◆ **What you will do**
Each entry below should be given again exactly; the pictures stay out.

+===+

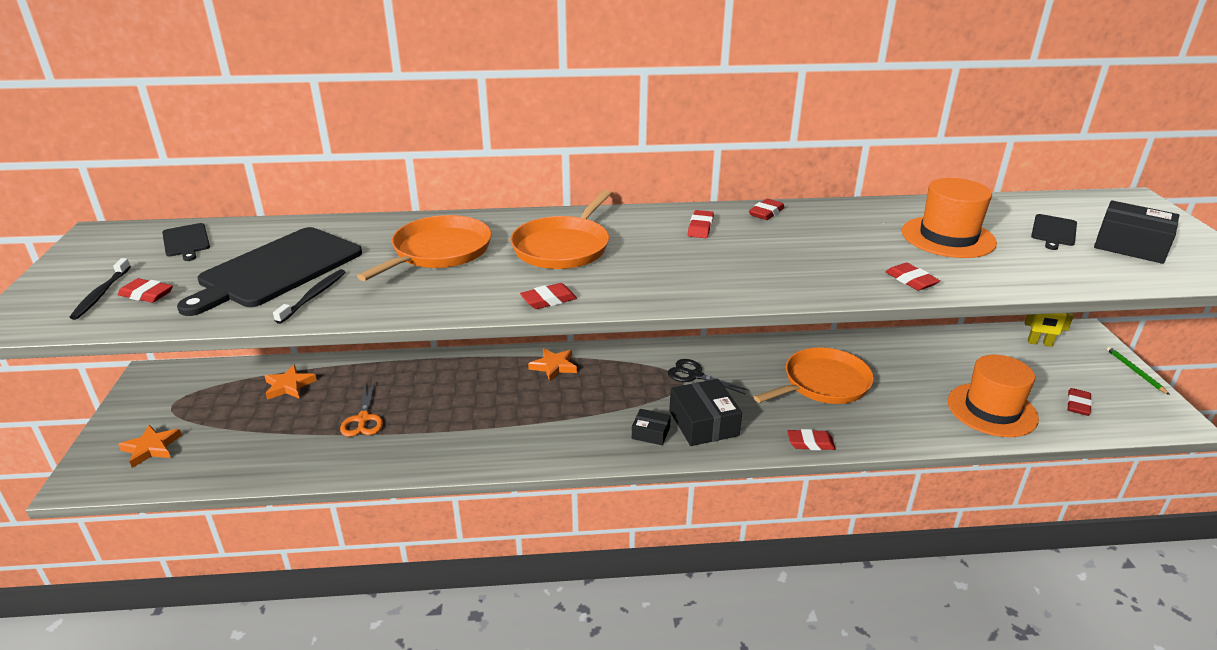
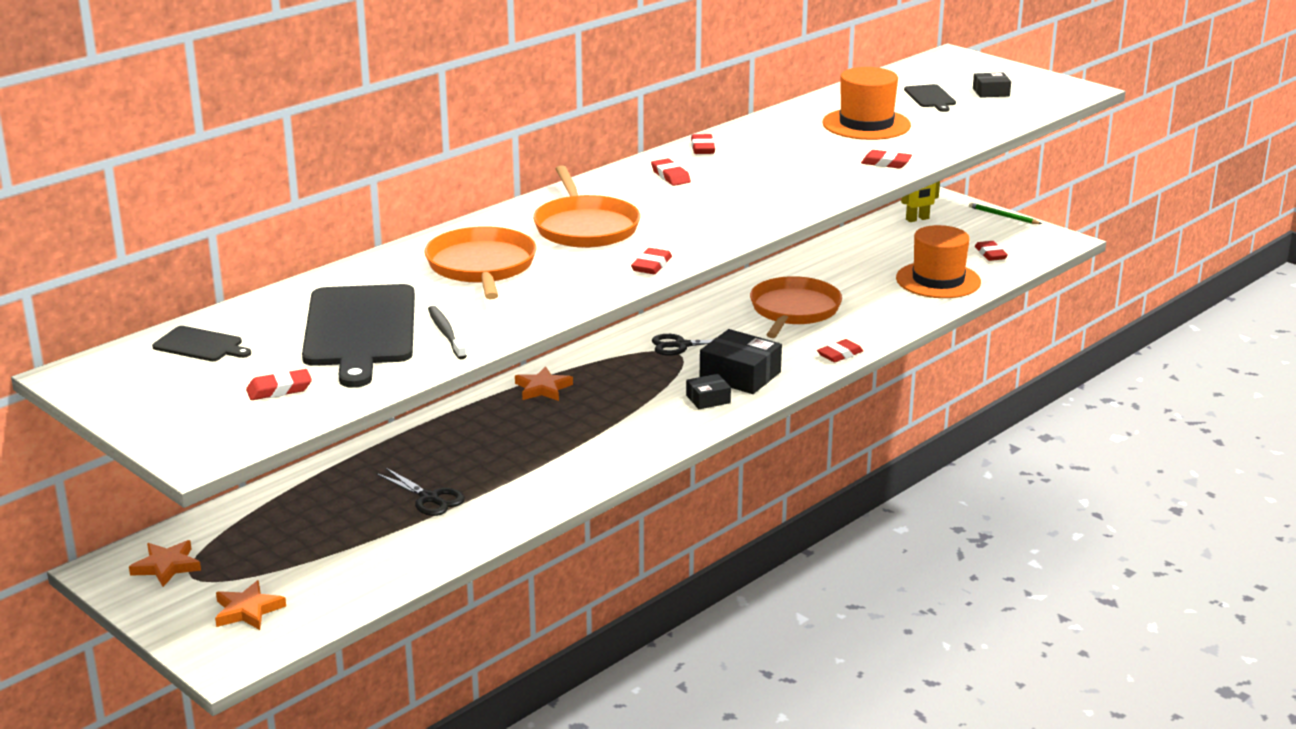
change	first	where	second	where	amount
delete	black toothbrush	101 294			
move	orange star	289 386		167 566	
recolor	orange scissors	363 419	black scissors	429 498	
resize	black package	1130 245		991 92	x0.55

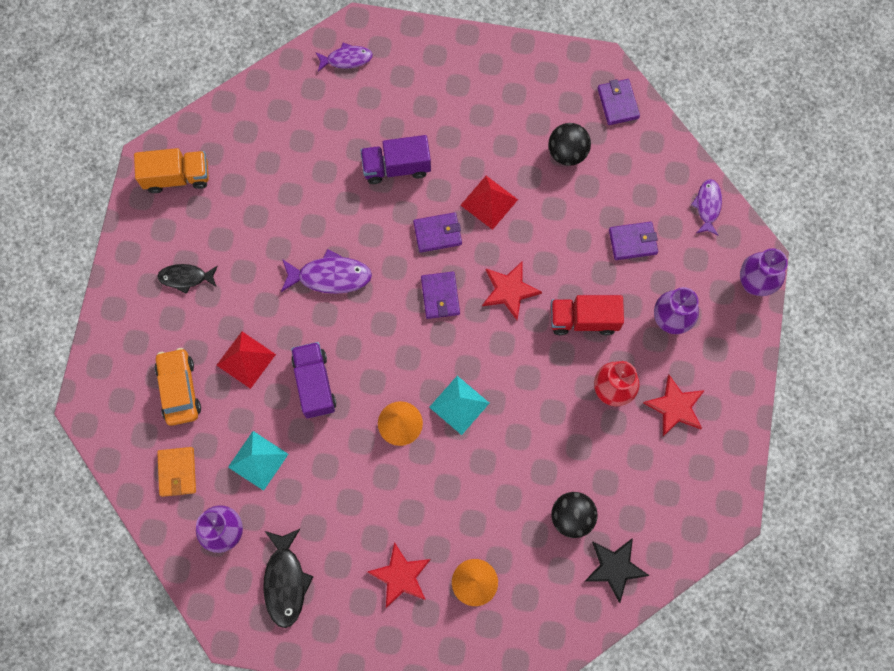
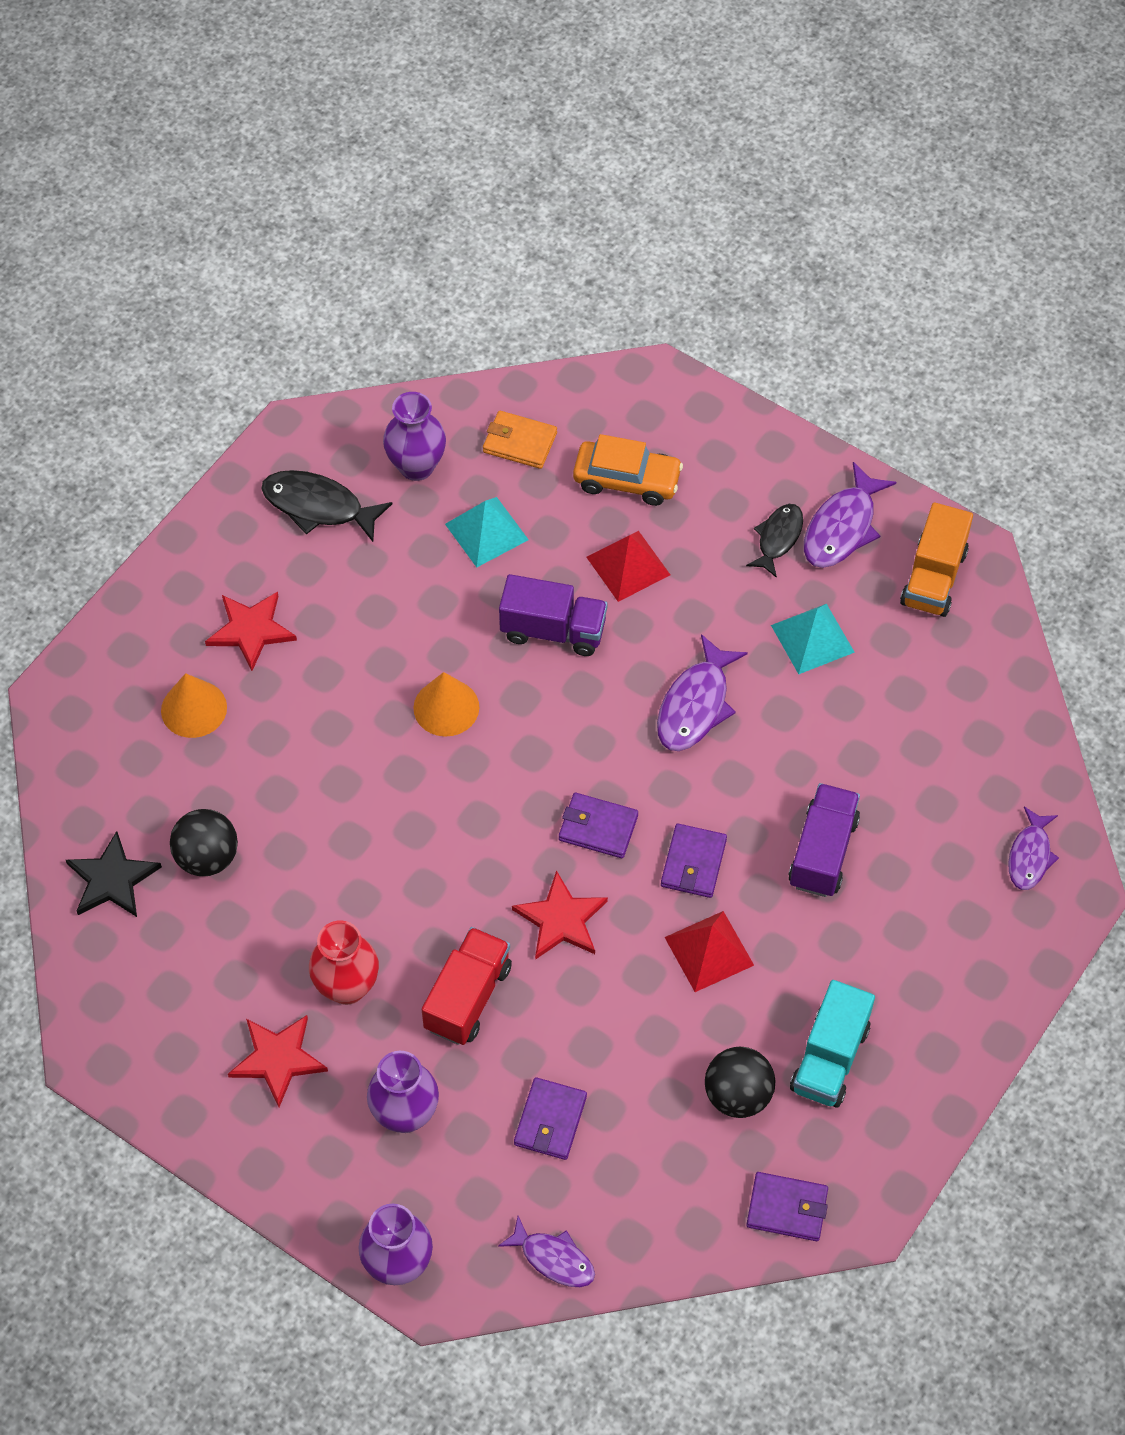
change	first	where	second	where	amount
insert			teal toy truck	830 1058	
insert			purple fish figure	842 527	
move	teal pyramid shape	459 405		812 638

+===+

◆ **Response to this exercise**
change	first	where	second	where	amount
delete	black toothbrush	101 294			
move	orange star	289 386		167 566	
recolor	orange scissors	363 419	black scissors	429 498	
resize	black package	1130 245		991 92	x0.55

change	first	where	second	where	amount
insert			teal toy truck	830 1058	
insert			purple fish figure	842 527	
move	teal pyramid shape	459 405		812 638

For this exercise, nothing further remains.